• **What you have to do**:
Your answer should be the records again, unchanged in wording and free of images.

==*==

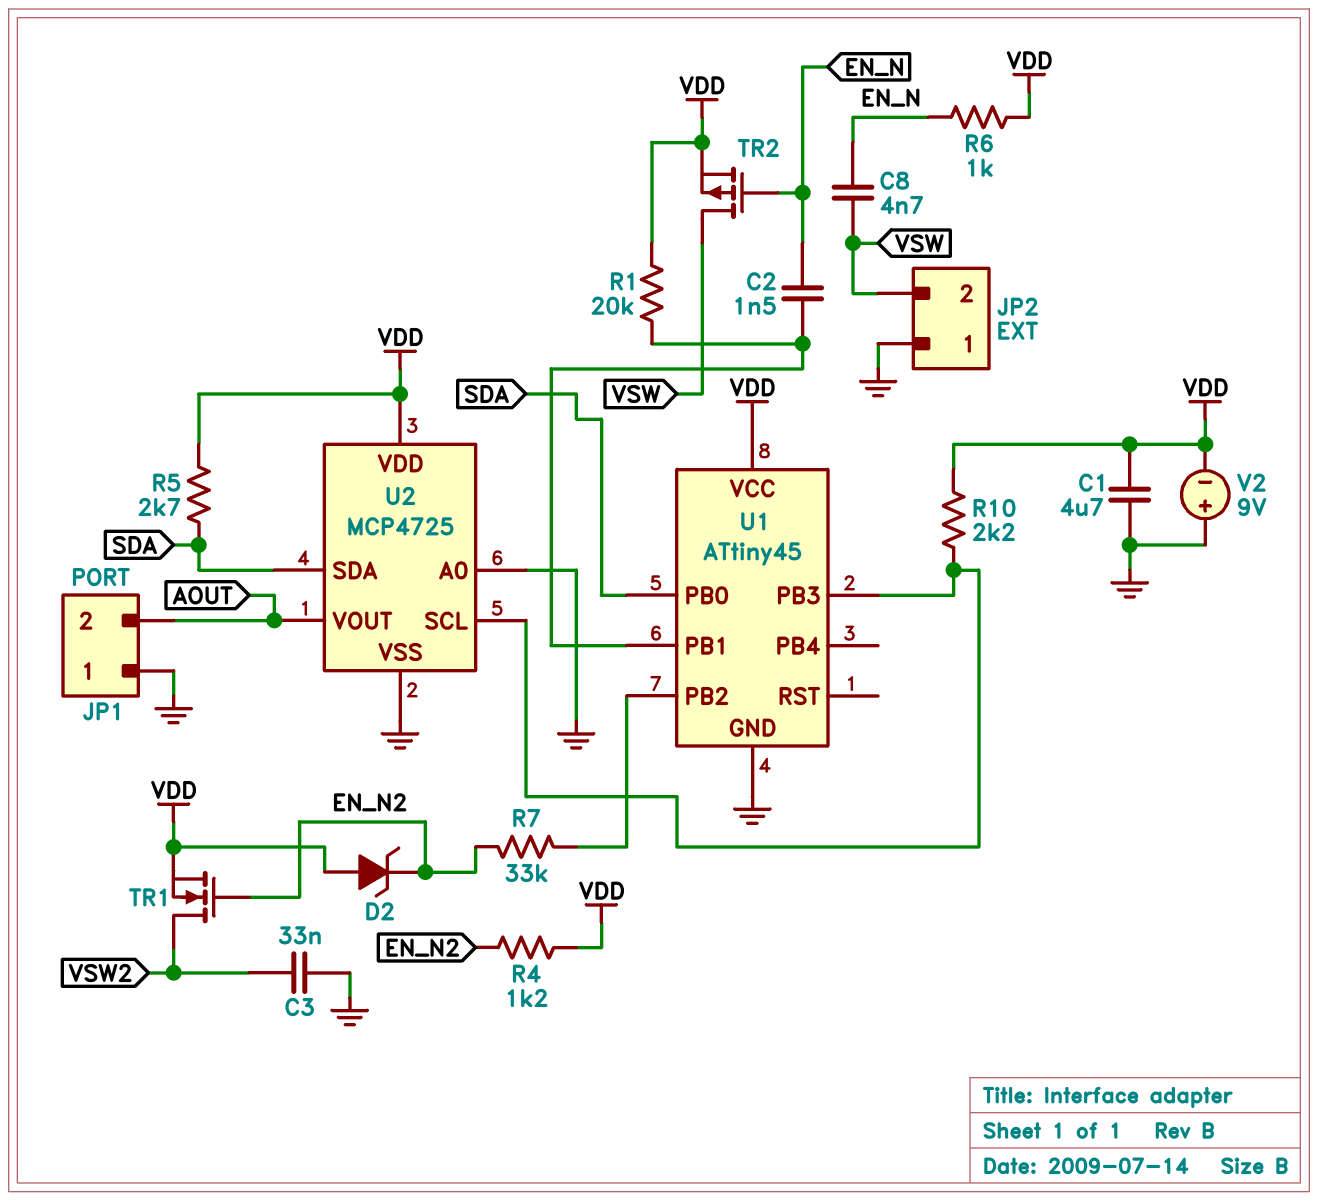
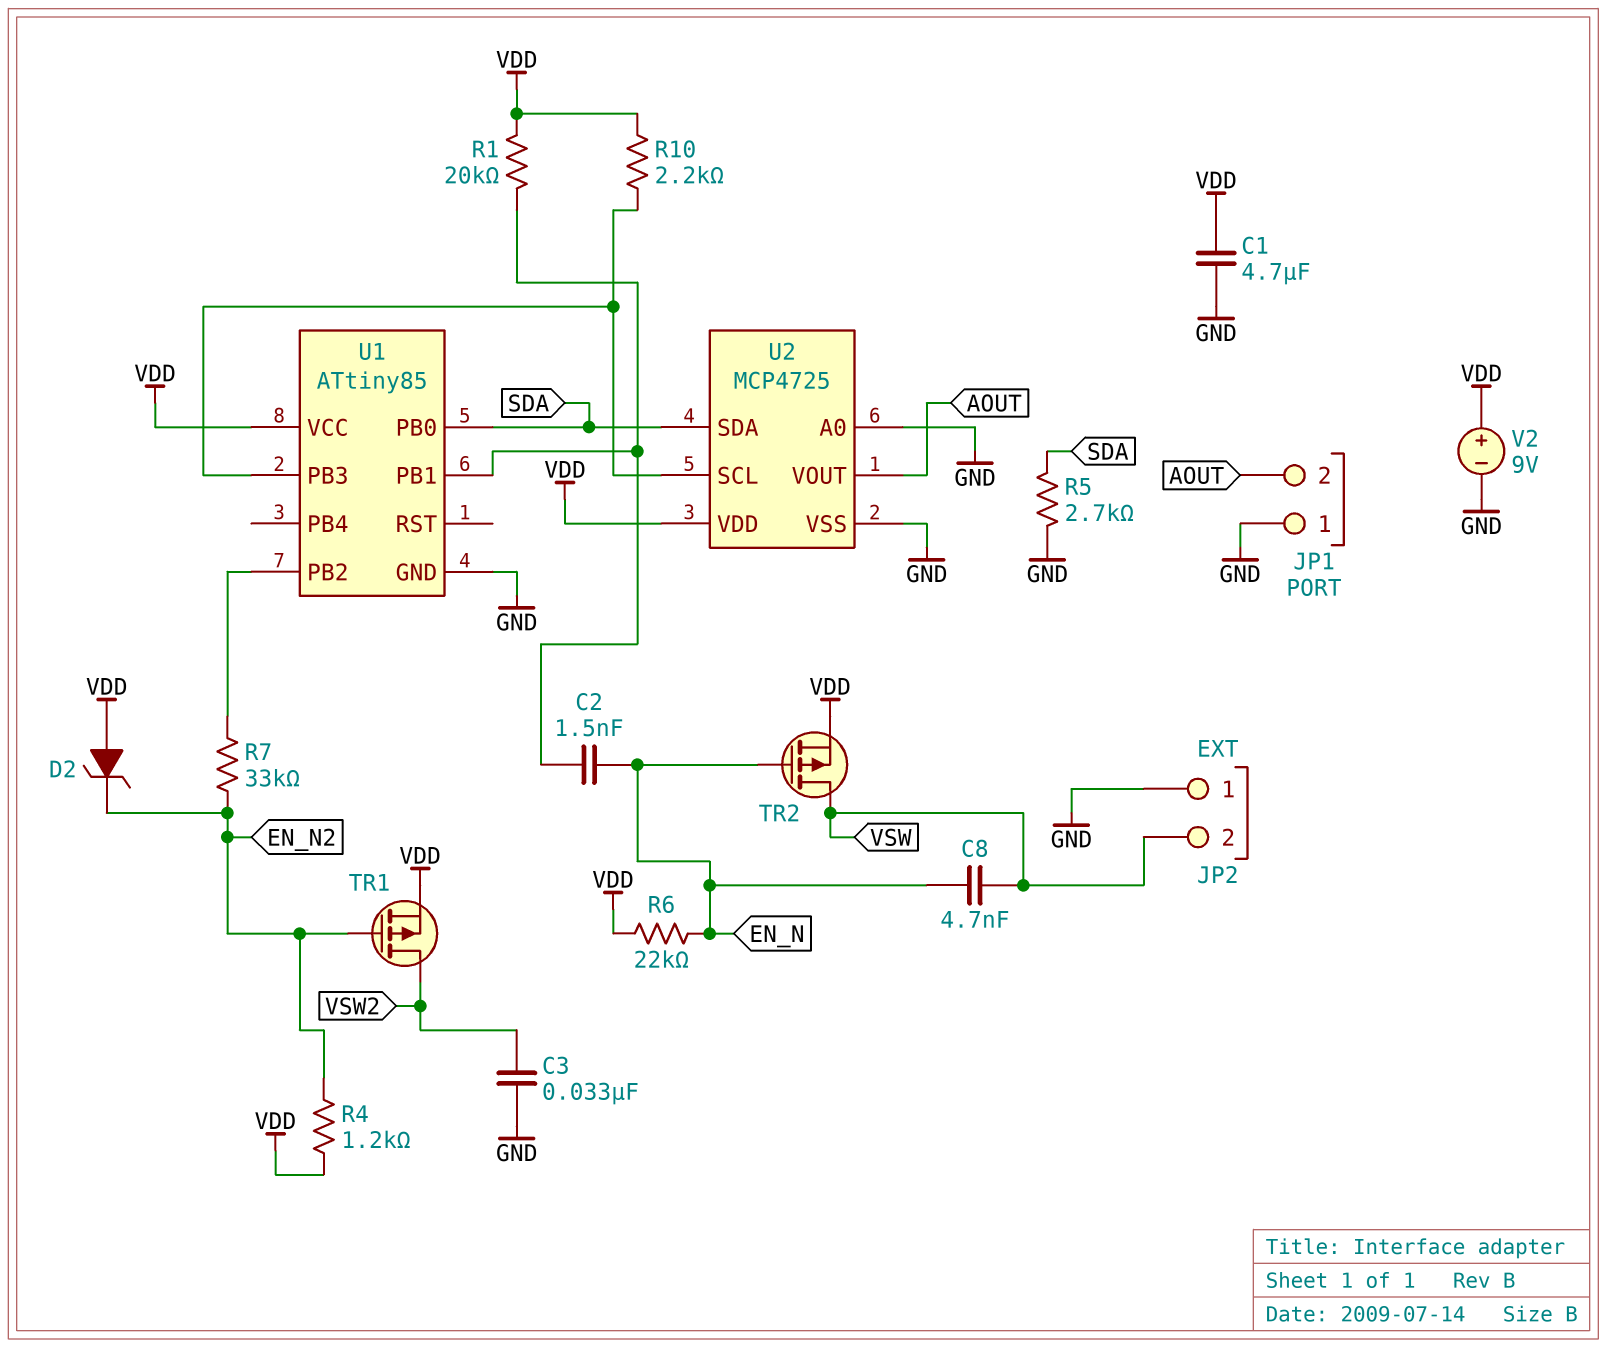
R5: 2.7k (SDA, VDD) -> 2.7k (GND, SDA)
R6: 1k (EN_N, VDD) -> 22k (EN_N, VDD)
TR1: NMOS (G EN_N2, D VSW2, S VDD) -> PMOS (G EN_N2, D VSW2, S VDD)
U1: ATtiny45 -> ATtiny85
V2: 9V (plus GND, minus VDD) -> 9V (plus VDD, minus GND)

==*==

• **Result for this exercise**:
R5: 2.7k (SDA, VDD) -> 2.7k (GND, SDA)
R6: 1k (EN_N, VDD) -> 22k (EN_N, VDD)
TR1: NMOS (G EN_N2, D VSW2, S VDD) -> PMOS (G EN_N2, D VSW2, S VDD)
U1: ATtiny45 -> ATtiny85
V2: 9V (plus GND, minus VDD) -> 9V (plus VDD, minus GND)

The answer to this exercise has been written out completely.